Object tracking records:
_ _ _

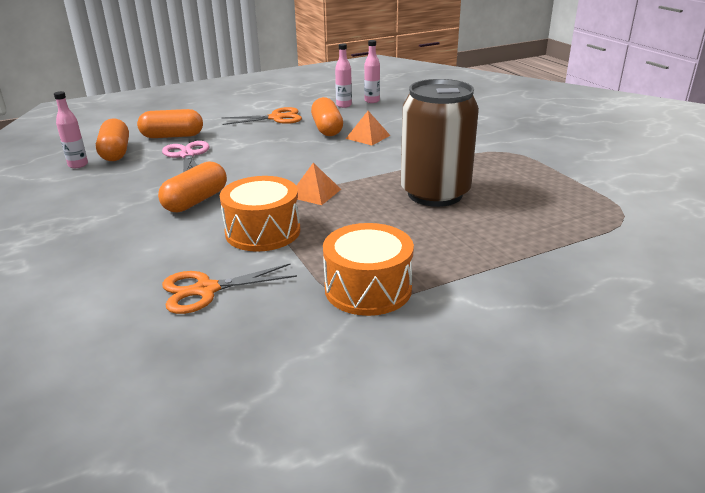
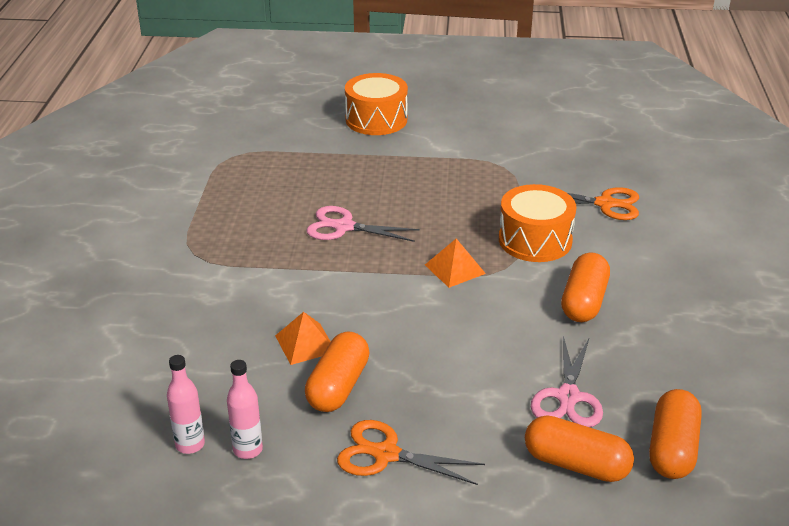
camera: 150 degrees left, 5 degrees up
pink bottle [54,91,88,168] -> none
orange capsule [158,161,227,212] -> orange capsule turned 45 degrees counterclockwise [561,253,610,322]
orange drum [323,223,414,316] -> orange drum moved to [345,73,408,135]
brown can [401,79,479,207] -> pink scissors [306,206,420,242]

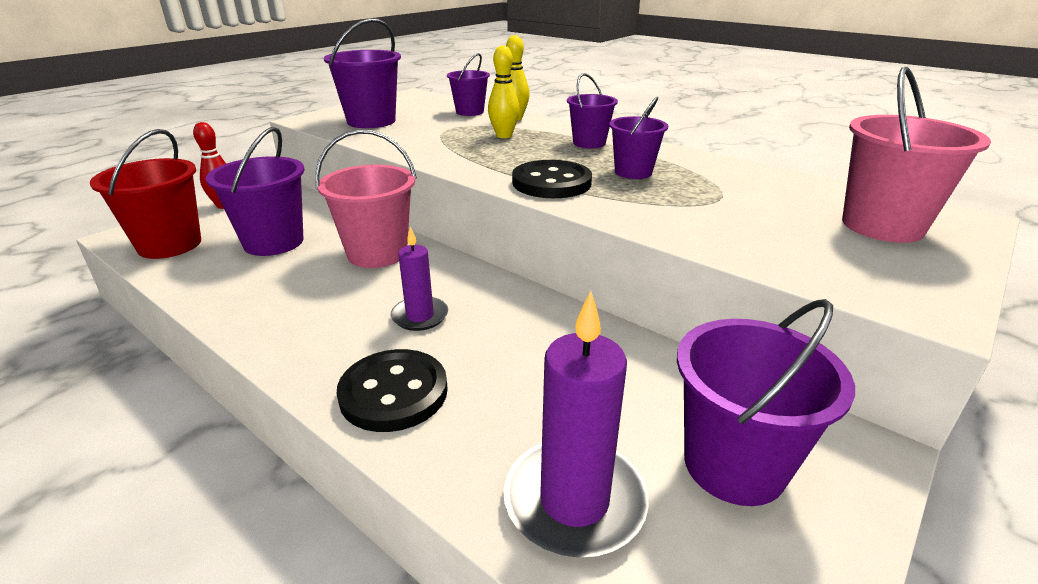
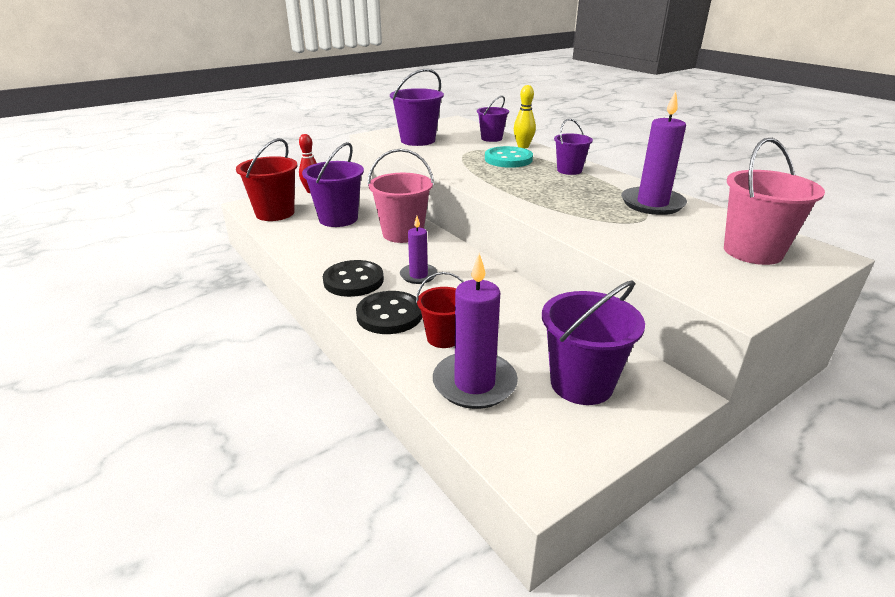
camera: 15 degrees right, 0 degrees up
yellow bowling pin [488,45,520,138] -> turquoise button [485,146,533,168]
black button [512,160,592,198] -> black button moved to [323,260,384,297]
purple bucket [609,97,668,179] -> none
none -> red bucket [416,272,464,348]
none -> purple candle [621,91,687,215]

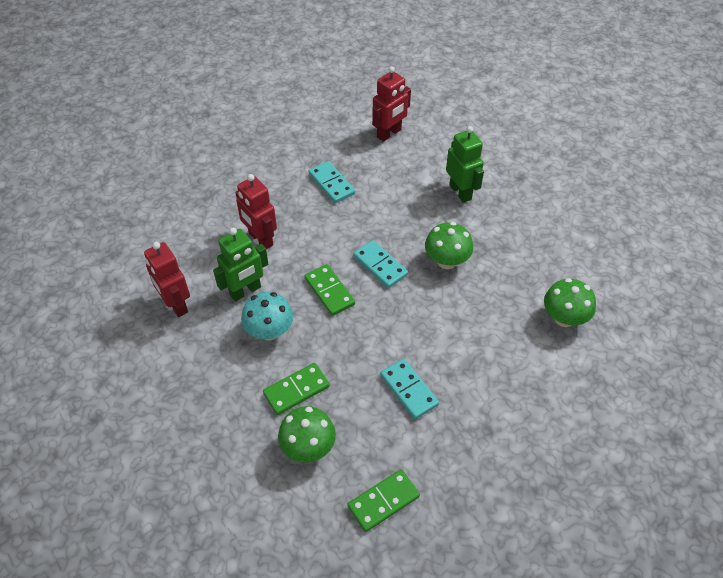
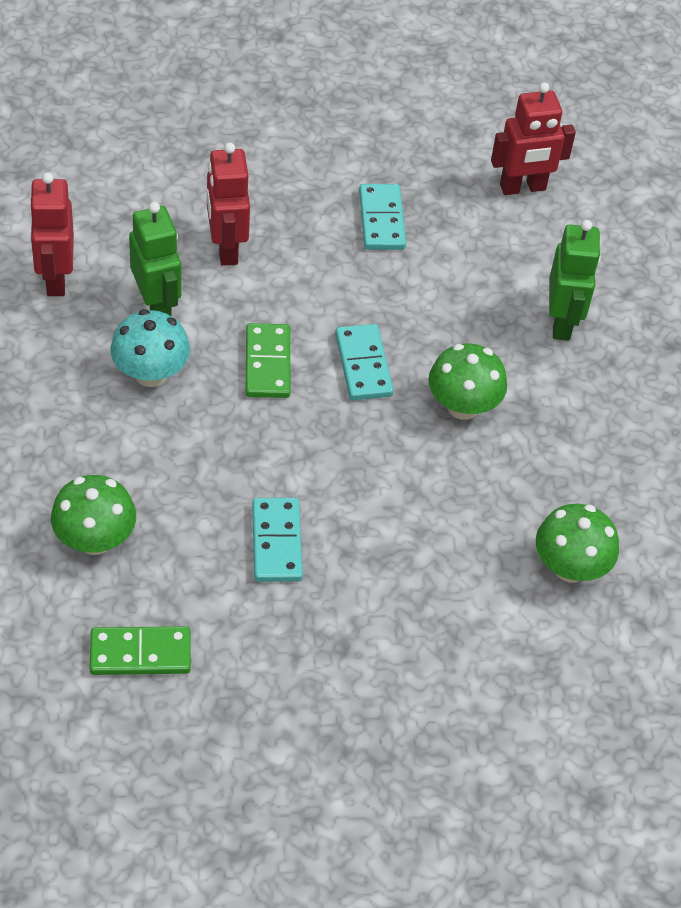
camera: 25 degrees right, 0 degrees up
green robot [213,228,268,302] -> green robot turned 105 degrees counterclockwise [129,202,181,316]
green domino [263,363,330,415] -> none

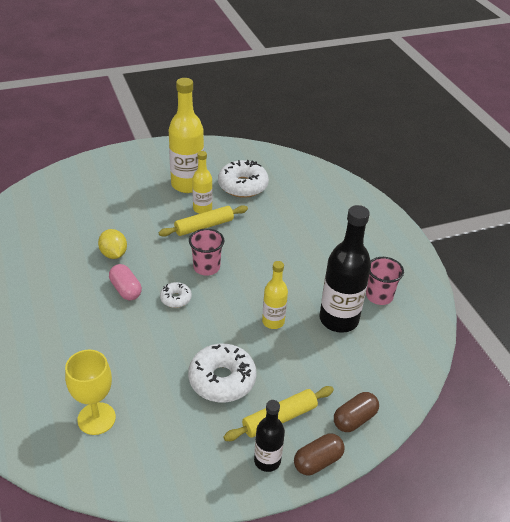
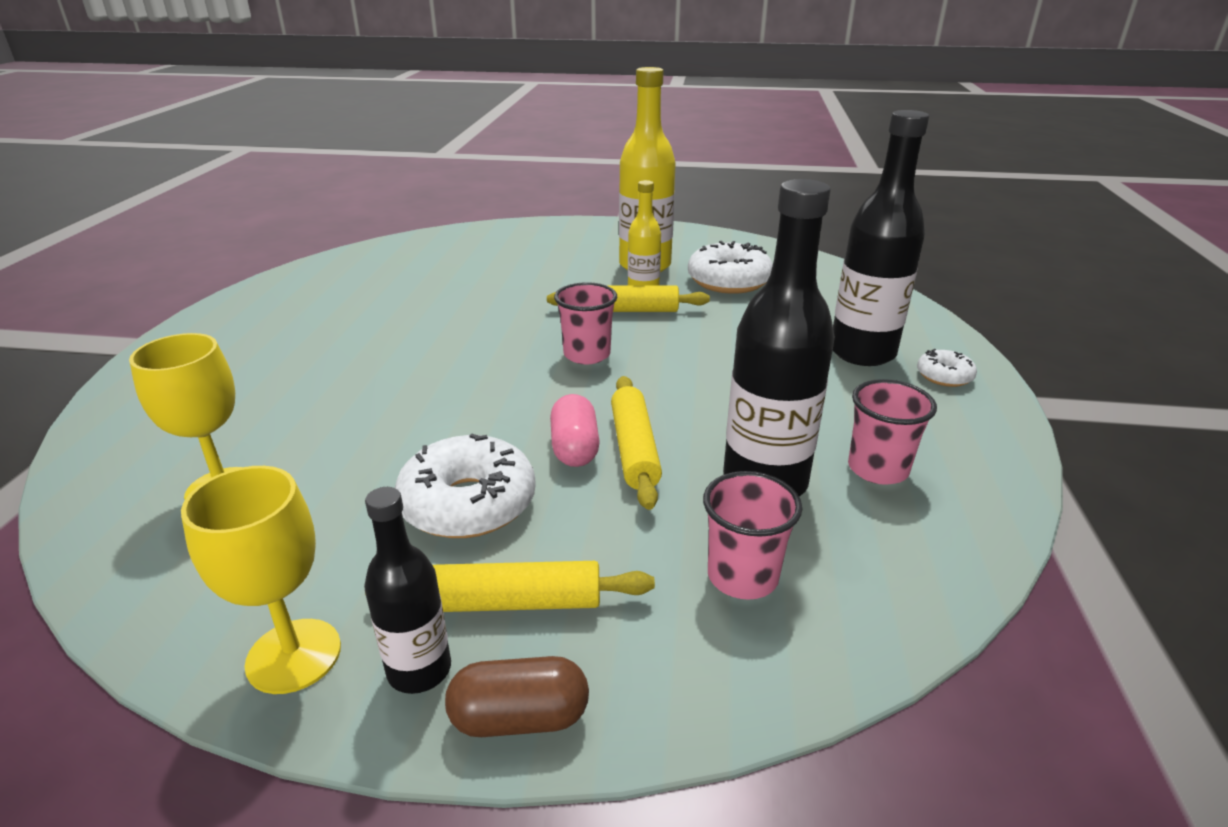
camera: 30 degrees right, 10 degrees down
yellow lemon [98,229,127,259] -> none
pink capsule [109,264,142,300] -> pink capsule moved to [550,394,600,467]
white donut [160,282,192,308] -> white donut moved to [917,349,977,387]
yellow bottle [262,261,288,329] -> yellow rolling pin [611,376,662,510]
brown capsule [334,392,379,432] -> none
none -> yellow goblet [181,466,341,694]
none -> pink cup [703,471,802,600]
none -> black bottle [833,110,929,366]

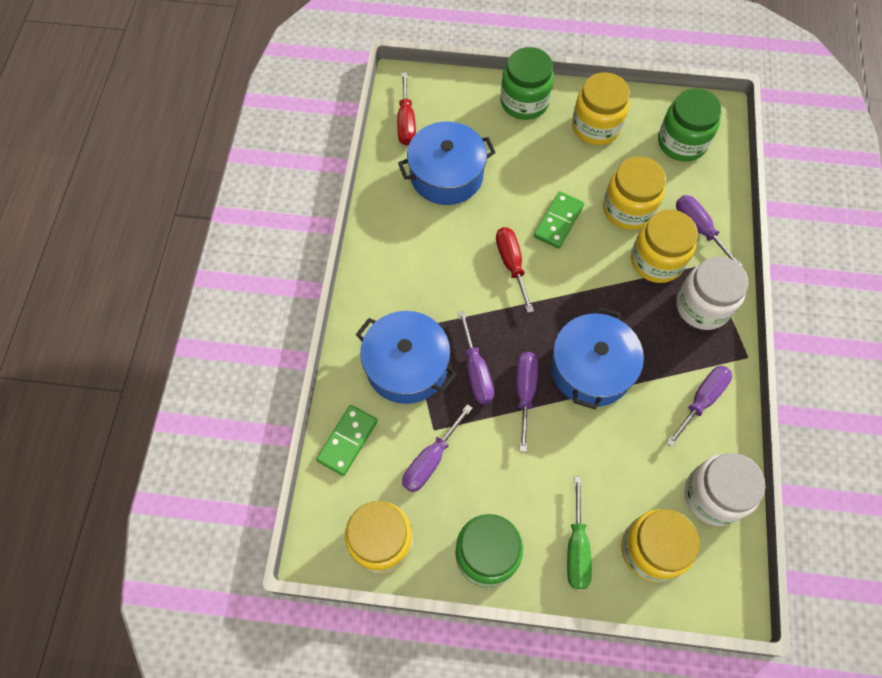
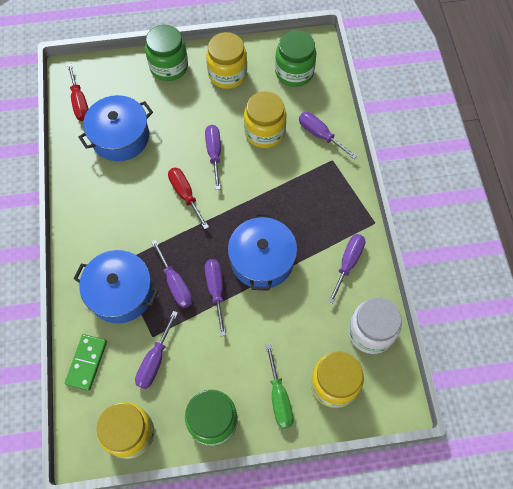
camera: 15 degrees left, 0 degrees up
green domino [534,191,584,249] -> purple screwdriver [205,125,221,190]
yellow jar [631,209,698,283] -> none
white jar [676,256,749,330] -> none

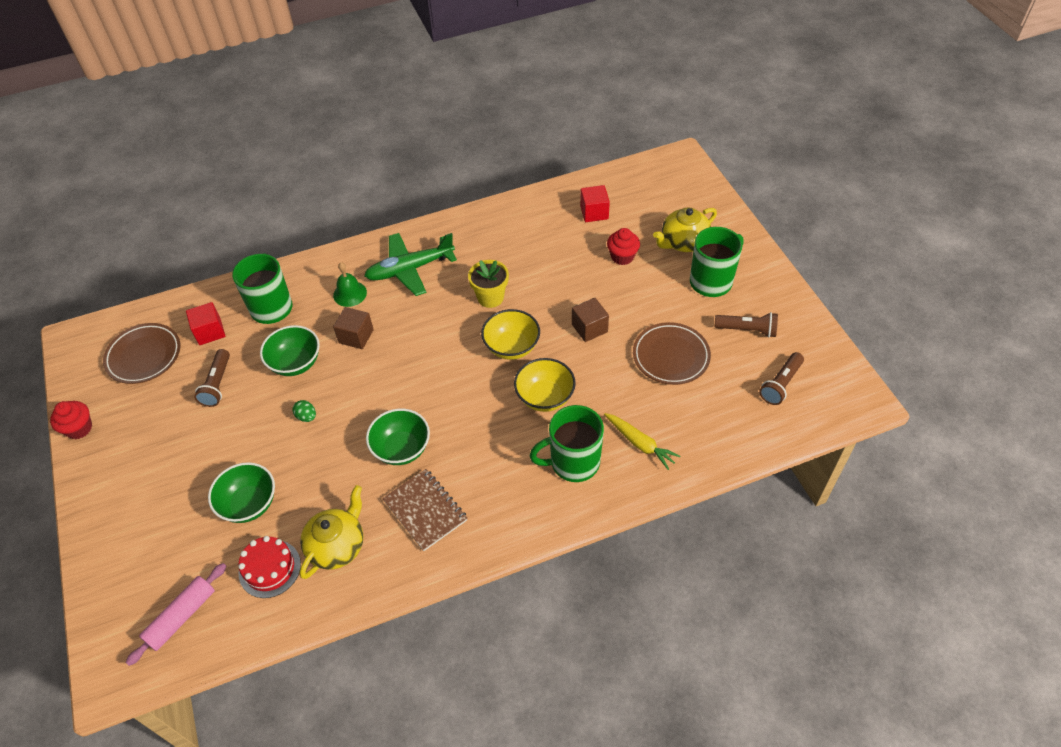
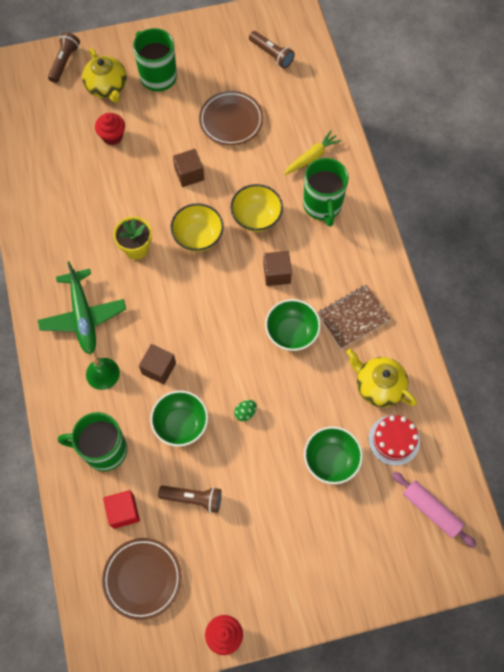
camera: 85 degrees left, 15 degrees up
red cube [580,185,610,222] -> none
brown flashlight [714,312,778,338] -> brown flashlight moved to [48,32,80,83]
none -> brown cube [263,251,292,286]

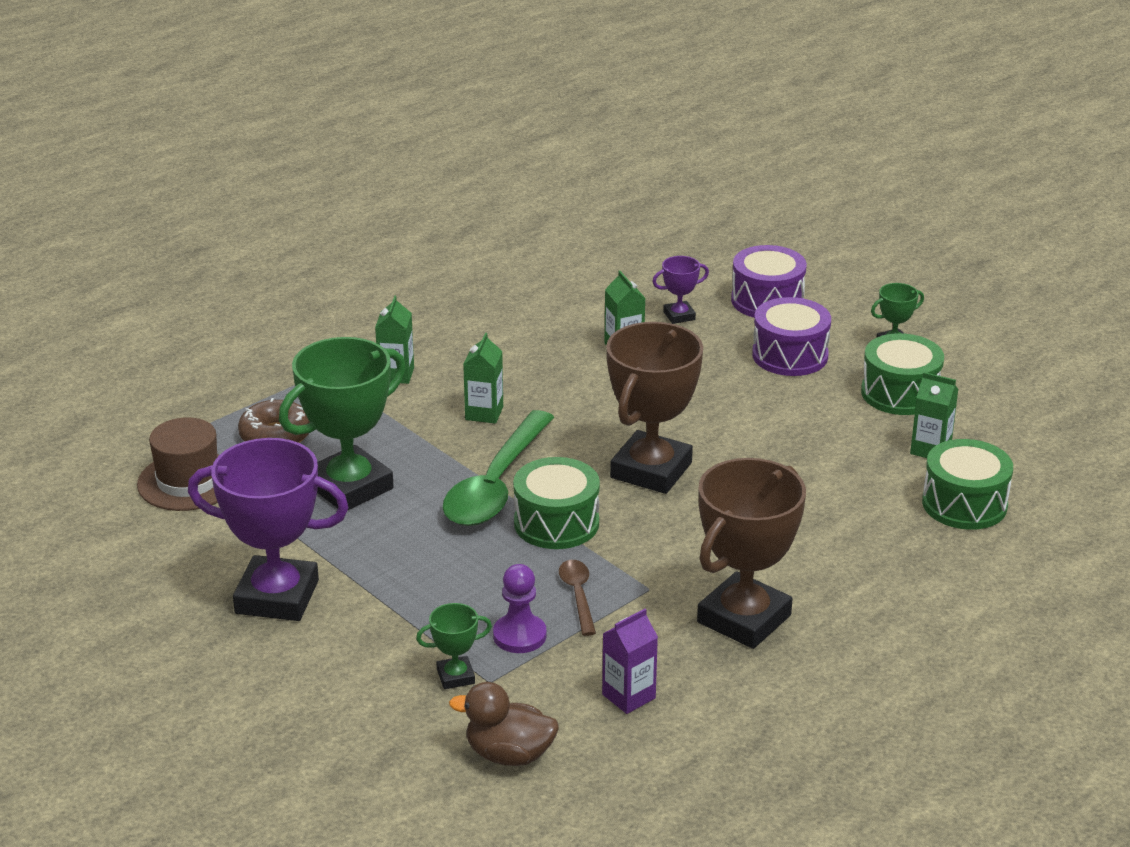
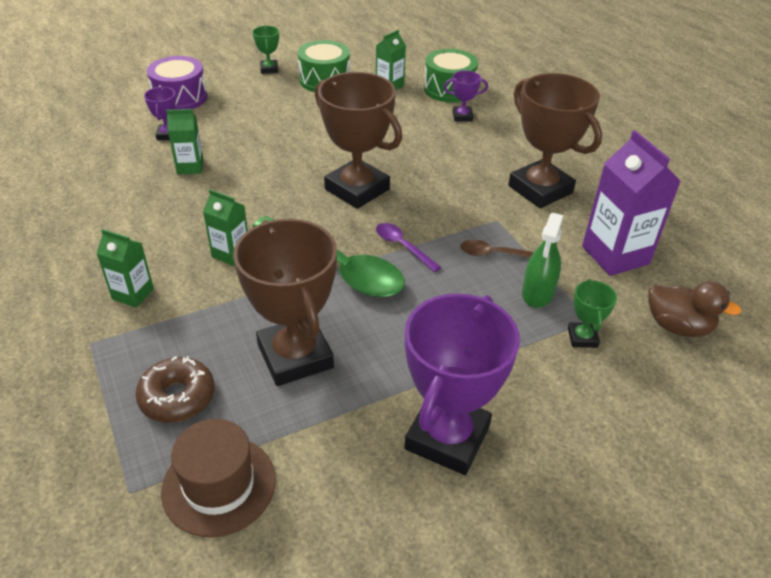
camera: 75 degrees left, 10 degrees up
green trophy [279,337,406,511] -> brown trophy [233,219,337,386]
brown duck [449,682,559,766] -> brown duck turned 90 degrees counterclockwise [648,281,741,337]
purple pawn [493,564,547,653] -> green spray bottle [522,213,563,308]
green drum [513,457,600,549] -> purple spoon [376,223,441,272]
purple carton [602,609,658,714] -> purple carton [582,130,681,276], size x1.78
purple drum [752,297,831,376] -> none
none -> purple trophy [443,70,488,122]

_ _ _

THE TASK — What you return must match, character for character, the lines above from the one with "white jar [676,256,749,330] -> none" through the one with "none -> brown cube [263,251,292,286]", minus any pictures.

EXERCISE RESPONSE —
white jar [676,256,749,330] -> none

camera: 85 degrees left, 15 degrees up
red cube [580,185,610,222] -> none
brown flashlight [714,312,778,338] -> brown flashlight moved to [48,32,80,83]
none -> brown cube [263,251,292,286]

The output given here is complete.